_Exercise requirements_. All pictures are to be dropped, and the remaining data set down exactly.

[Before-and-after object lists]
··········

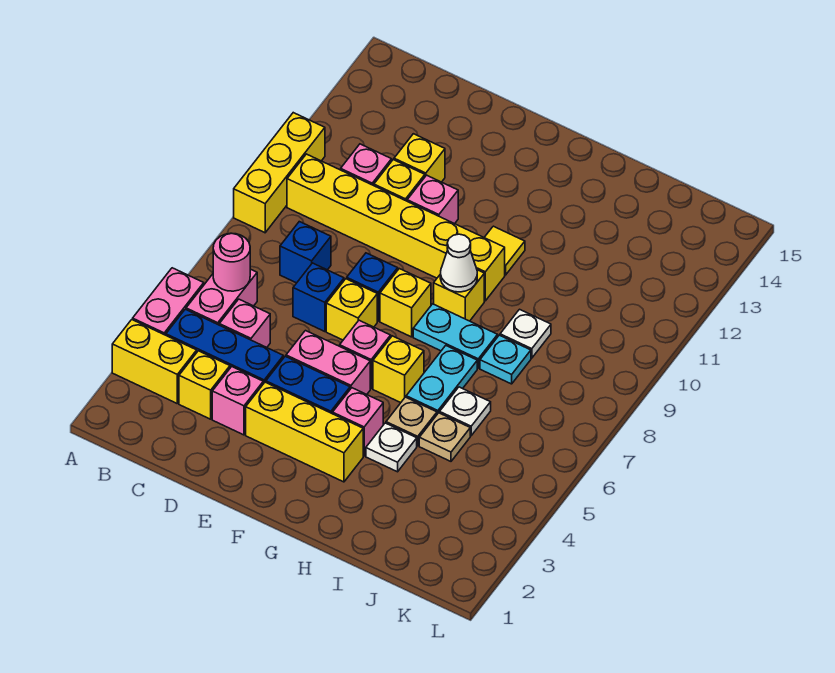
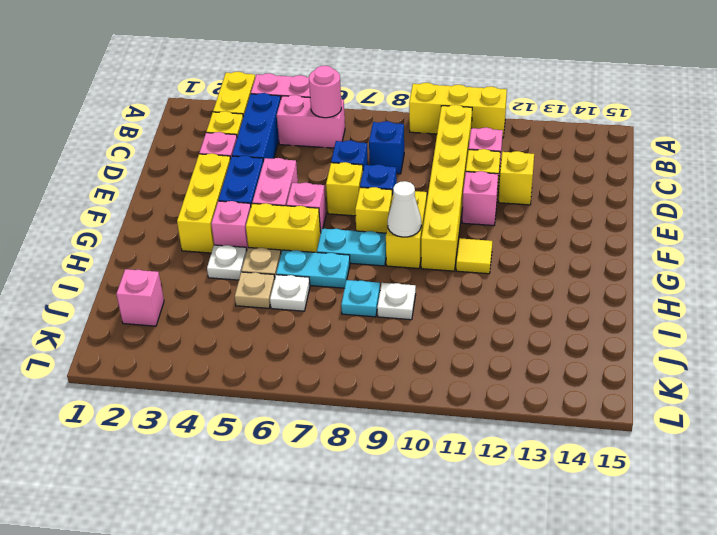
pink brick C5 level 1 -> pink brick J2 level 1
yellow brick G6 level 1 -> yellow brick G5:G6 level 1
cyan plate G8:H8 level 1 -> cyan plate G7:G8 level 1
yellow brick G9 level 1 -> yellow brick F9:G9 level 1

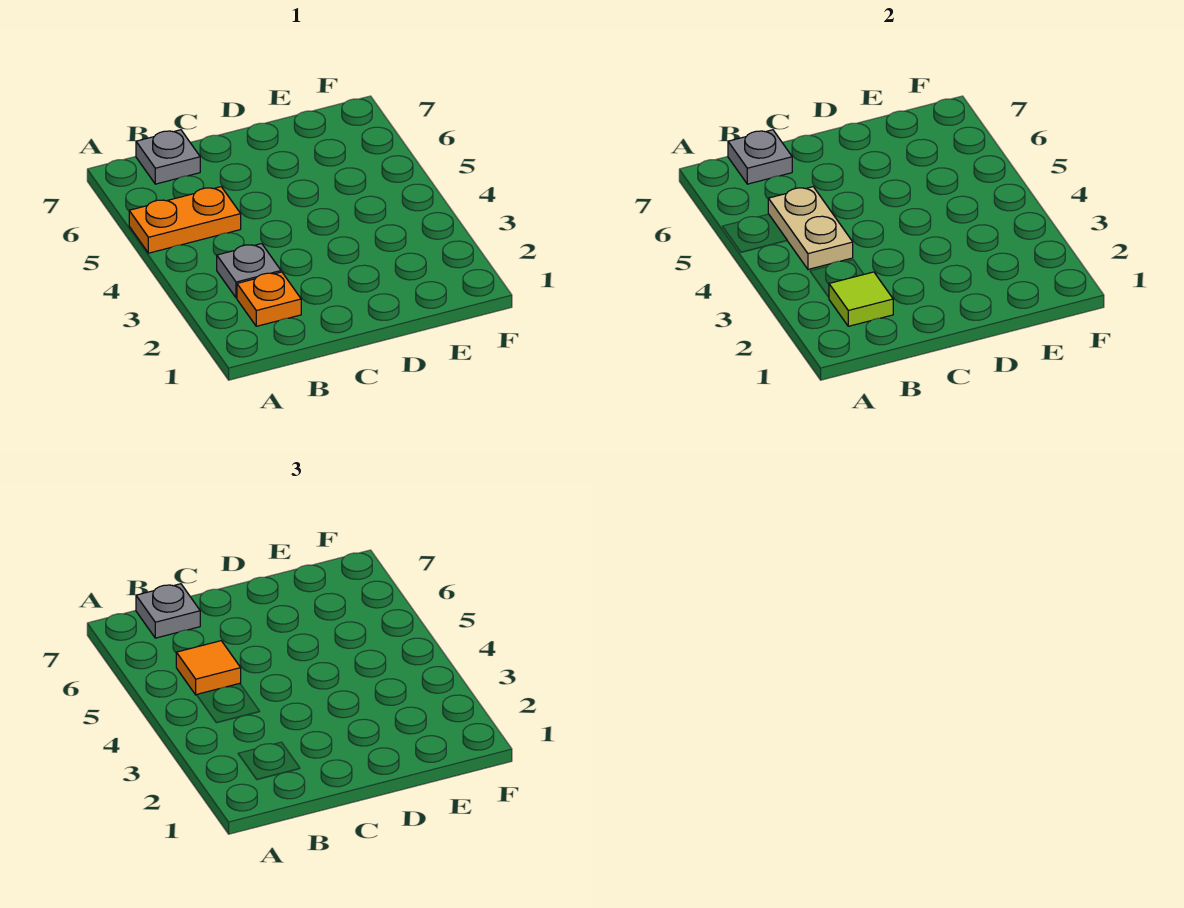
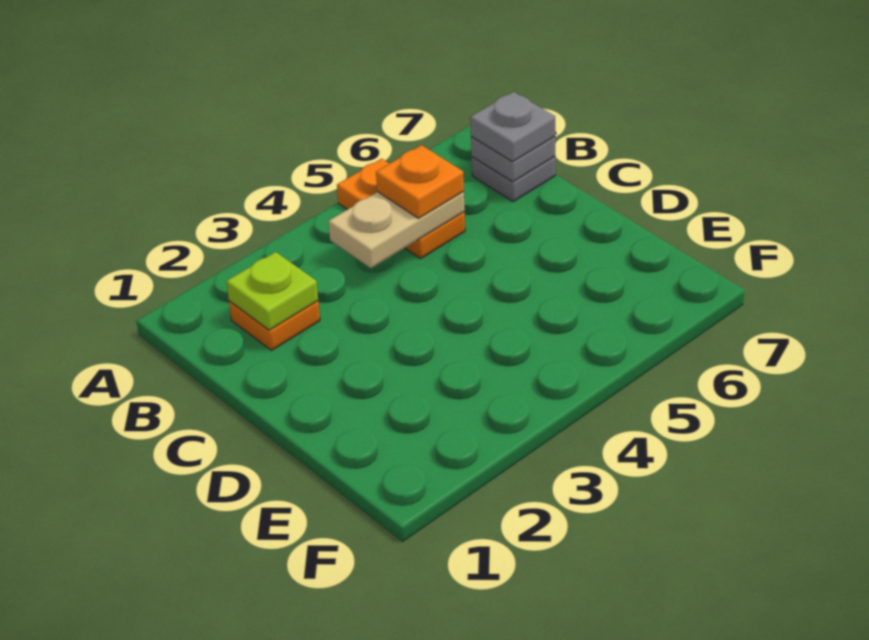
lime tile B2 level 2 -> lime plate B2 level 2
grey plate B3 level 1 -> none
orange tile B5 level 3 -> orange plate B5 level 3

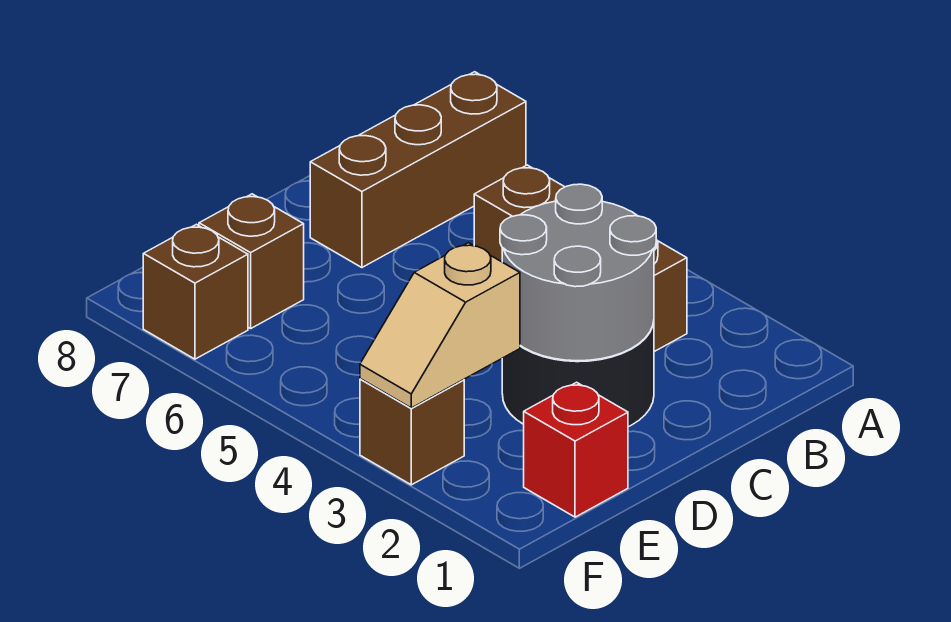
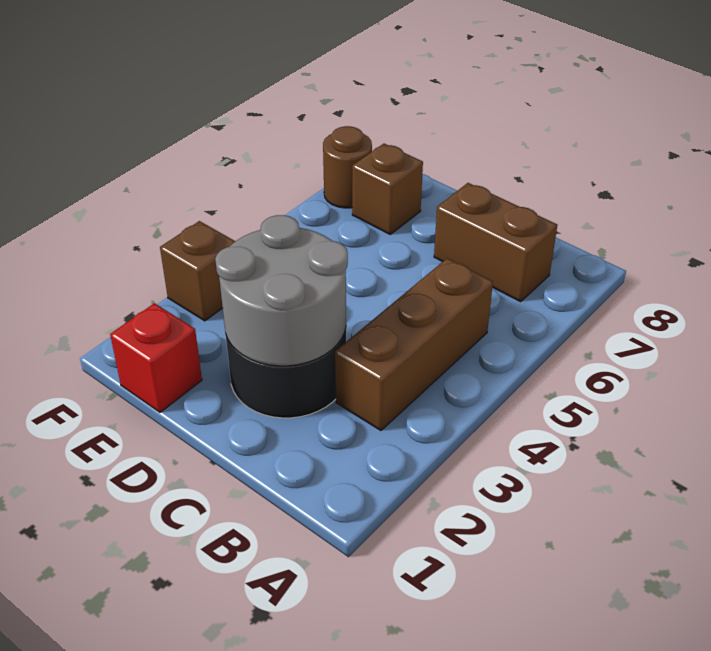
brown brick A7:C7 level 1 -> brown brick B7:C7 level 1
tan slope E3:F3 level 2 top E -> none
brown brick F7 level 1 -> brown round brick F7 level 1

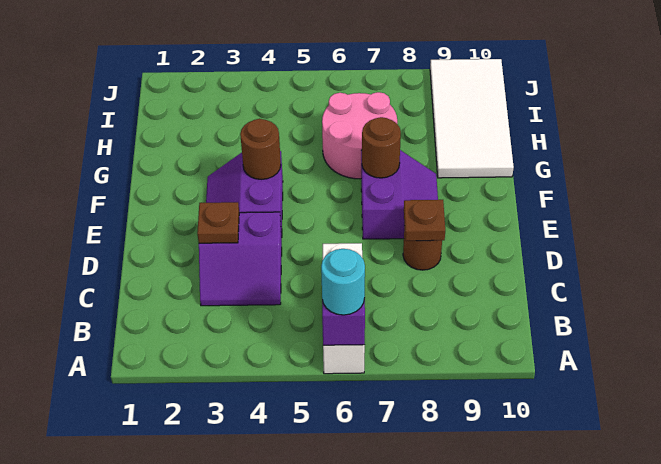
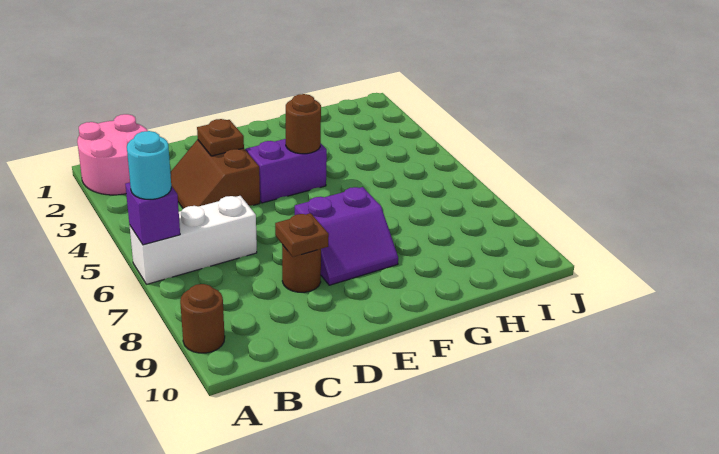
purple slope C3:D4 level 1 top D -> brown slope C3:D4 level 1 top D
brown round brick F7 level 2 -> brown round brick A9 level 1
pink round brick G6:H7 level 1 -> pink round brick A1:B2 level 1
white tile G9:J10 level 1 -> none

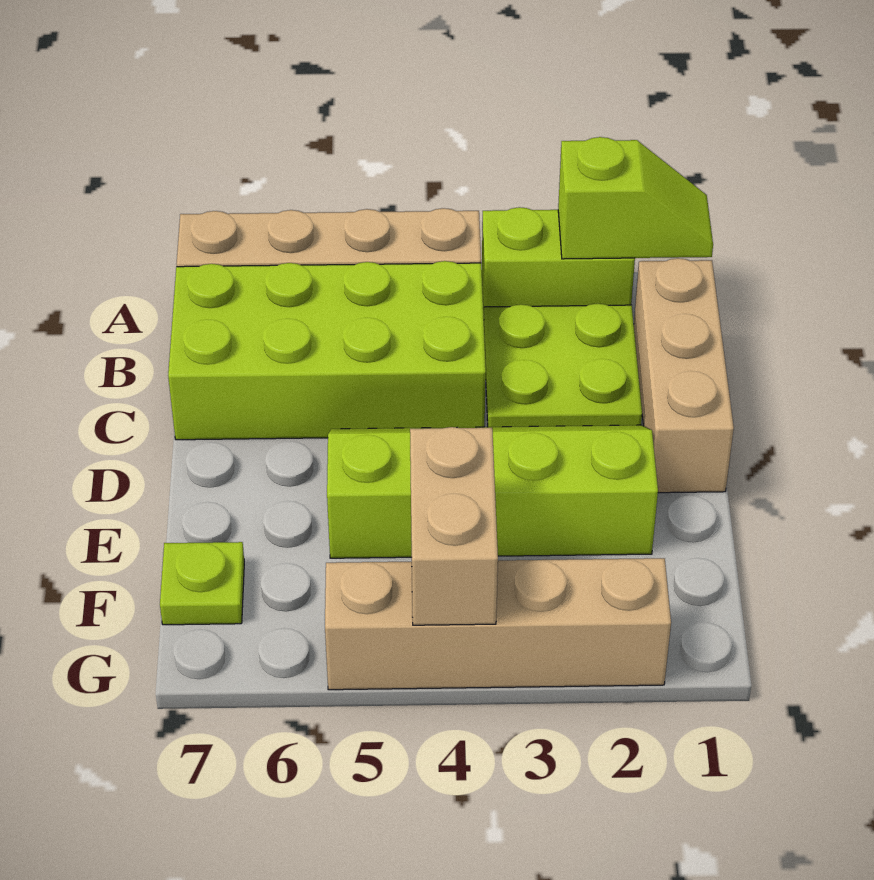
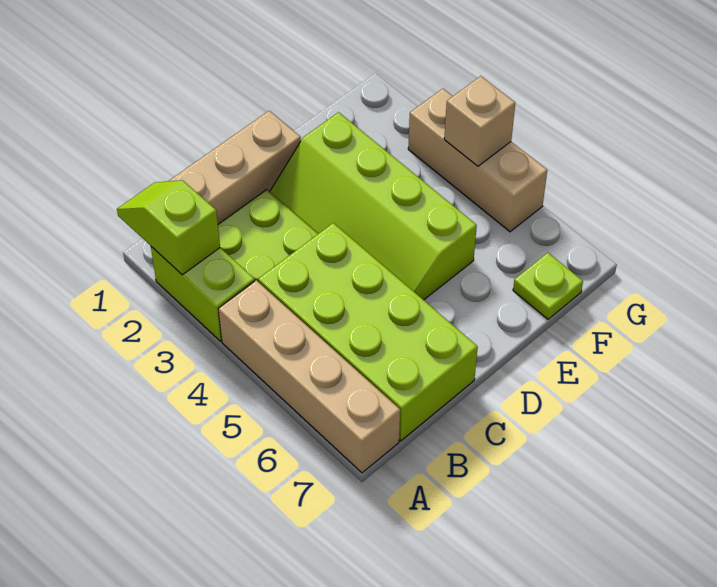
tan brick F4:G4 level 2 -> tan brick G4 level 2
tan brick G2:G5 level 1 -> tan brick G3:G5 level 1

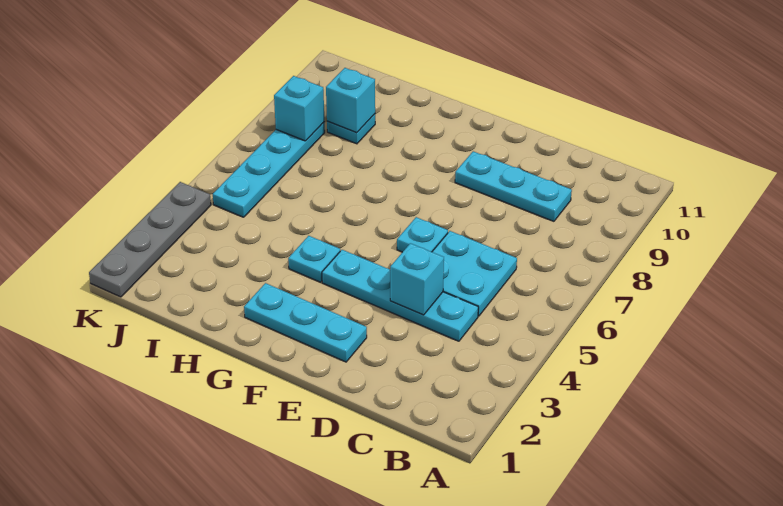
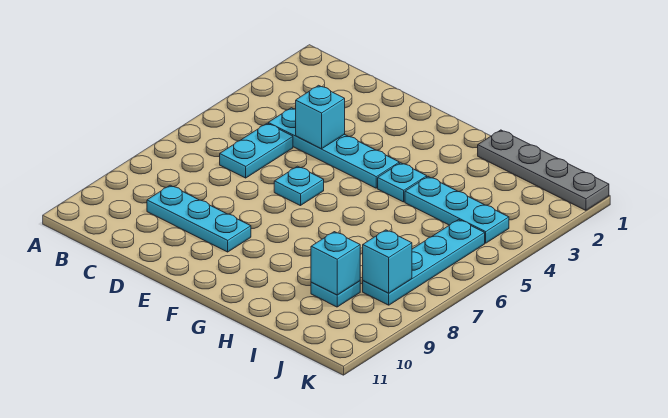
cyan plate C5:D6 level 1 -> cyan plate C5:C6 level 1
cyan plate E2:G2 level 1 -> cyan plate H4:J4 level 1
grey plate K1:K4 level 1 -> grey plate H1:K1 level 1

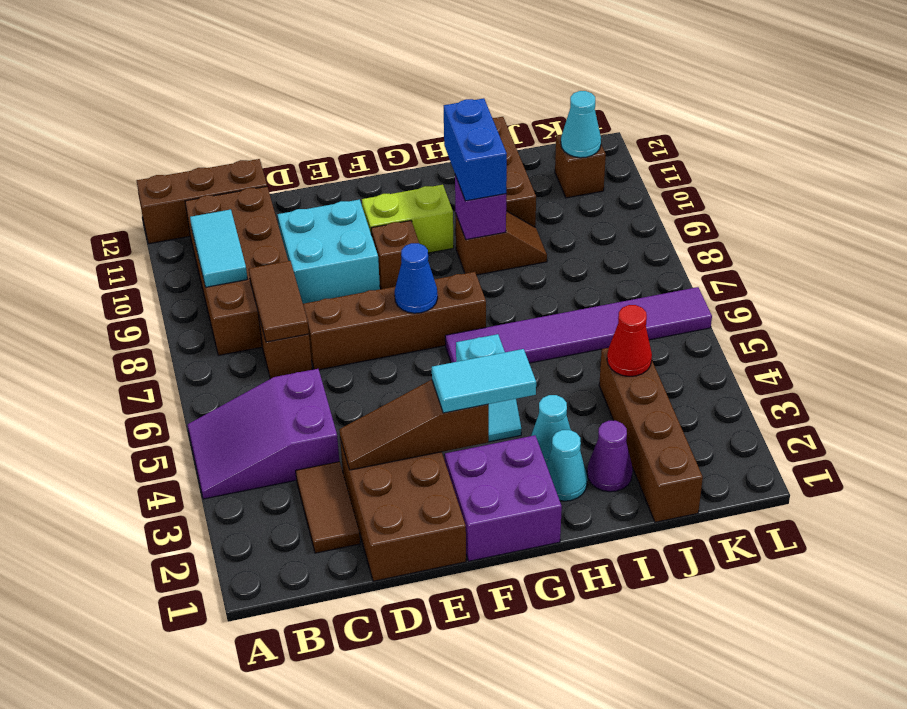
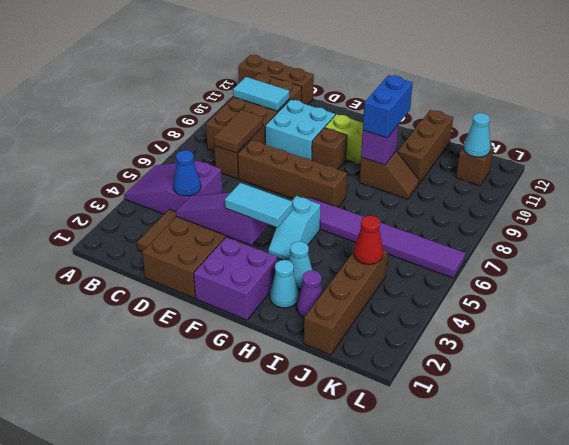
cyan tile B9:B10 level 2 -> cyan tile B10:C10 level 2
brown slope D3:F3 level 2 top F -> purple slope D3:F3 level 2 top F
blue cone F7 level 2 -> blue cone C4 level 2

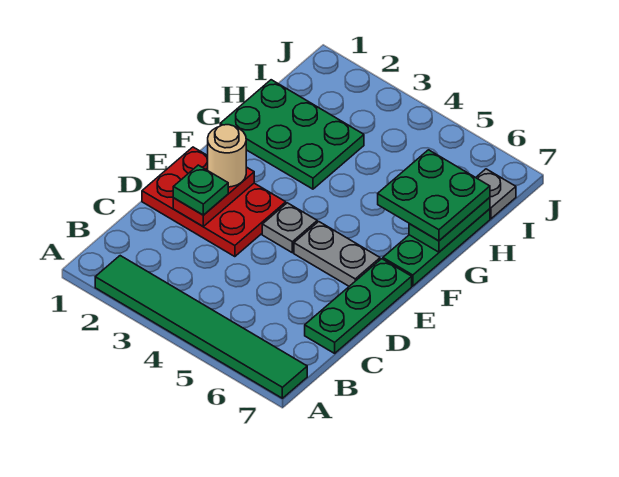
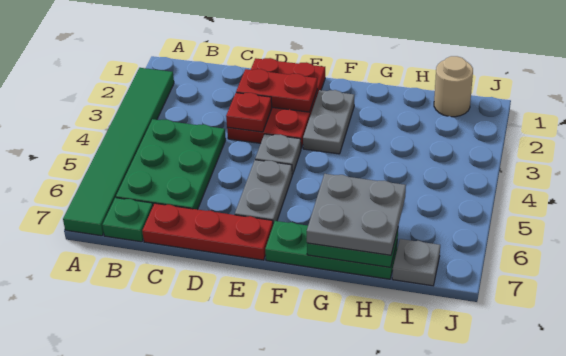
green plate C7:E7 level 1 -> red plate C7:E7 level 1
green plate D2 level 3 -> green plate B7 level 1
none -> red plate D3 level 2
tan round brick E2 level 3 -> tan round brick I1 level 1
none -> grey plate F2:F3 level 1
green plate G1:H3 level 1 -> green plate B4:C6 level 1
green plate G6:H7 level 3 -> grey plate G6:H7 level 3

··········

_Response to this exercise_.
pink brick C5 level 1 -> pink brick J2 level 1
yellow brick G6 level 1 -> yellow brick G5:G6 level 1
cyan plate G8:H8 level 1 -> cyan plate G7:G8 level 1
yellow brick G9 level 1 -> yellow brick F9:G9 level 1

lime tile B2 level 2 -> lime plate B2 level 2
grey plate B3 level 1 -> none
orange tile B5 level 3 -> orange plate B5 level 3

brown brick A7:C7 level 1 -> brown brick B7:C7 level 1
tan slope E3:F3 level 2 top E -> none
brown brick F7 level 1 -> brown round brick F7 level 1

purple slope C3:D4 level 1 top D -> brown slope C3:D4 level 1 top D
brown round brick F7 level 2 -> brown round brick A9 level 1
pink round brick G6:H7 level 1 -> pink round brick A1:B2 level 1
white tile G9:J10 level 1 -> none

tan brick F4:G4 level 2 -> tan brick G4 level 2
tan brick G2:G5 level 1 -> tan brick G3:G5 level 1

cyan plate C5:D6 level 1 -> cyan plate C5:C6 level 1
cyan plate E2:G2 level 1 -> cyan plate H4:J4 level 1
grey plate K1:K4 level 1 -> grey plate H1:K1 level 1

cyan tile B9:B10 level 2 -> cyan tile B10:C10 level 2
brown slope D3:F3 level 2 top F -> purple slope D3:F3 level 2 top F
blue cone F7 level 2 -> blue cone C4 level 2

green plate C7:E7 level 1 -> red plate C7:E7 level 1
green plate D2 level 3 -> green plate B7 level 1
none -> red plate D3 level 2
tan round brick E2 level 3 -> tan round brick I1 level 1
none -> grey plate F2:F3 level 1
green plate G1:H3 level 1 -> green plate B4:C6 level 1
green plate G6:H7 level 3 -> grey plate G6:H7 level 3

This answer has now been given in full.